- **WRITTEN TASK**
Could all of the entries be written out exactly, with any pictures omitted?

Start of DATASET CONTENT

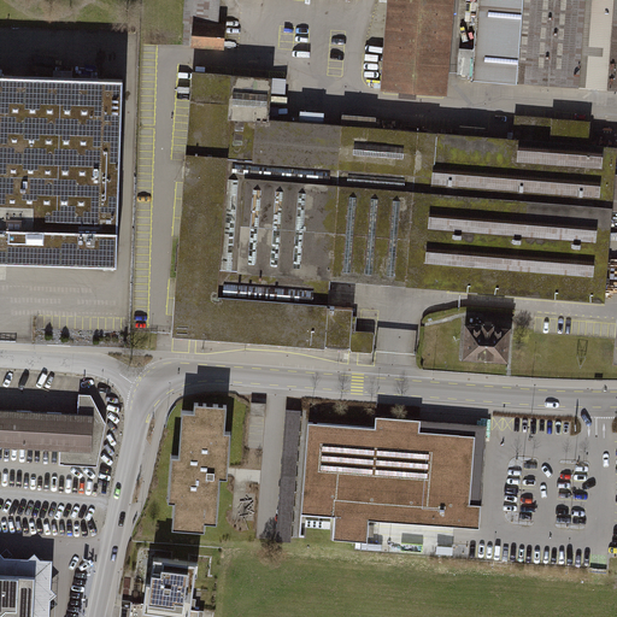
[(387,0),(381,90),(445,95),(452,0),(387,0)]
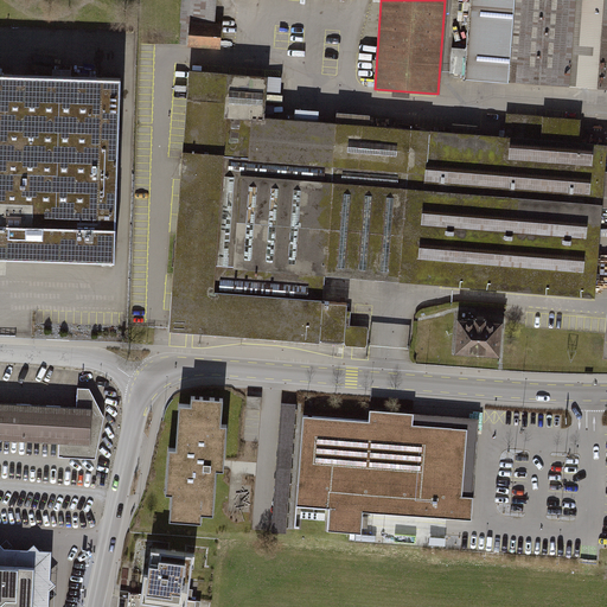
[(606,0),(468,0),(464,80),(606,89),(606,0)]
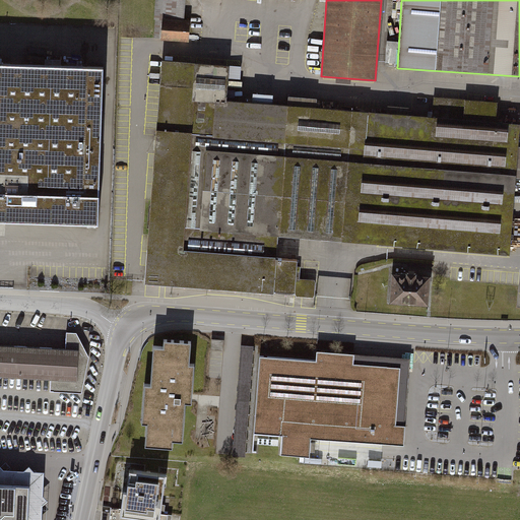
[(159,40),(188,43),(190,20),(161,18),(159,40)]
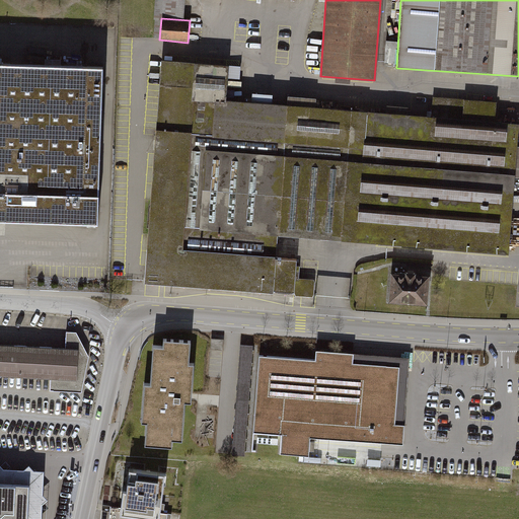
[(159,61),(153,132),(196,135),(187,253),(277,260),(278,238),(509,256),(518,125),(496,123),(498,100),(433,95),(431,118),(227,102),(230,66),(159,61)]
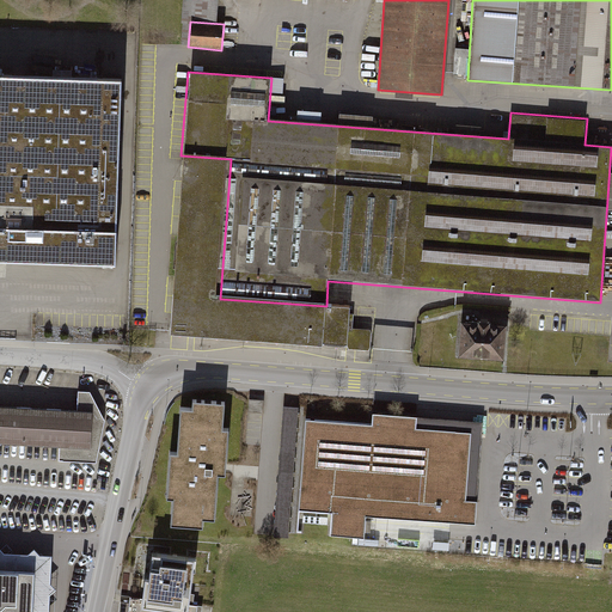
[(0,263),(116,267),(121,78),(0,74),(0,263)]
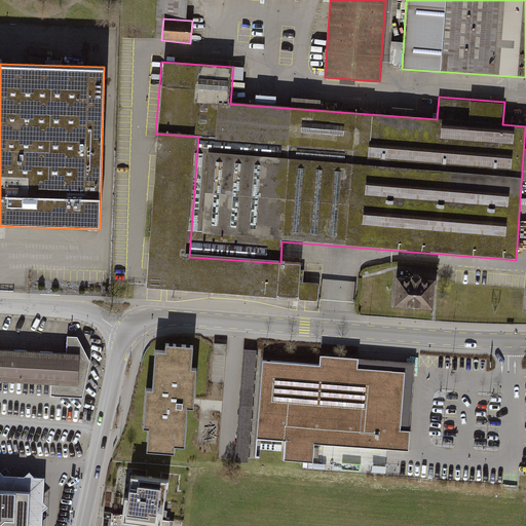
[(198,137),(155,134),(144,290),(318,302),(320,285),(298,284),(300,265),(280,263),(189,257),(198,137)]
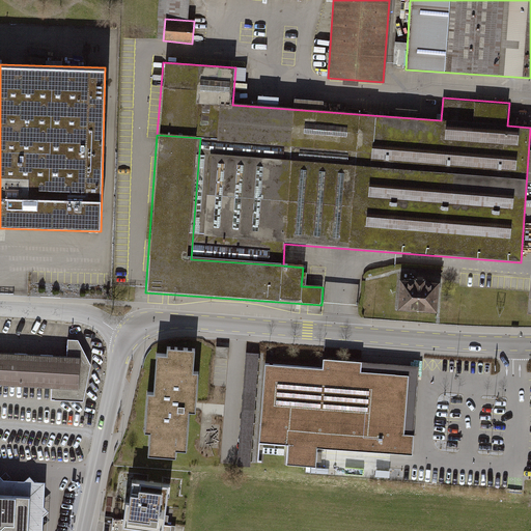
[(439,284),(399,281),(397,312),(437,315),(439,284)]
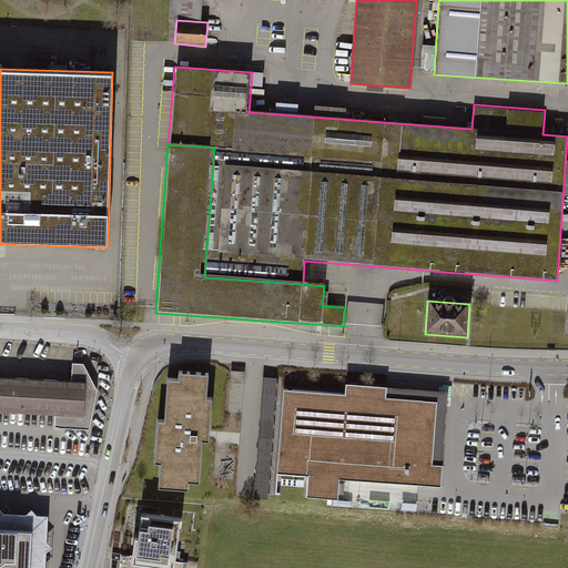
[(69,382),(0,377),(0,413),(54,416),(54,427),(89,428),(98,388),(82,364),(70,364),(69,382)]
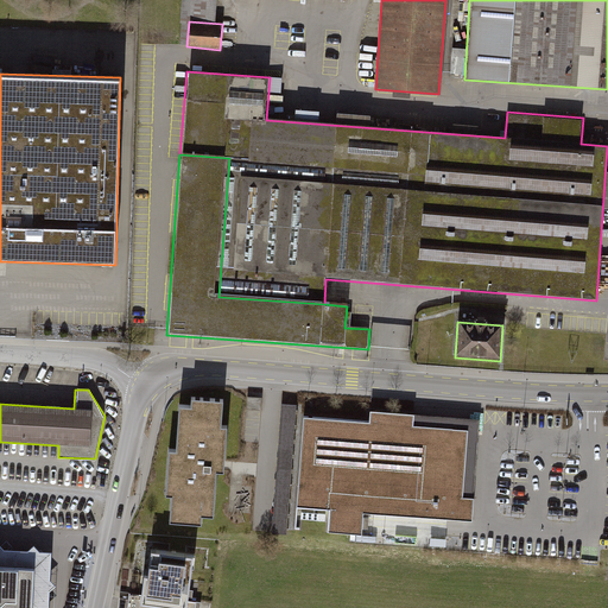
[(191,397),(191,405),(179,405),(177,449),(170,449),(166,494),(172,494),(171,521),(202,524),(202,515),(214,515),(216,469),(225,470),(227,426),(221,425),(223,399),(191,397)]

End of DATASET CONTENT

- **TASK ANSWER**
[(387,0),(381,90),(445,95),(452,0),(387,0)]
[(606,0),(468,0),(464,80),(606,89),(606,0)]
[(159,40),(188,43),(190,20),(161,18),(159,40)]
[(159,61),(153,132),(196,135),(187,253),(277,260),(278,238),(509,256),(518,125),(496,123),(498,100),(433,95),(431,118),(227,102),(230,66),(159,61)]
[(0,263),(116,267),(121,78),(0,74),(0,263)]
[(198,137),(155,134),(144,290),(318,302),(320,285),(298,284),(300,265),(280,263),(189,257),(198,137)]
[(439,284),(399,281),(397,312),(437,315),(439,284)]
[(69,382),(0,377),(0,413),(54,416),(54,427),(89,428),(98,388),(82,364),(70,364),(69,382)]
[(191,397),(191,405),(179,405),(177,449),(170,449),(166,494),(172,494),(171,521),(202,524),(202,515),(214,515),(216,469),(225,470),(227,426),(221,425),(223,399),(191,397)]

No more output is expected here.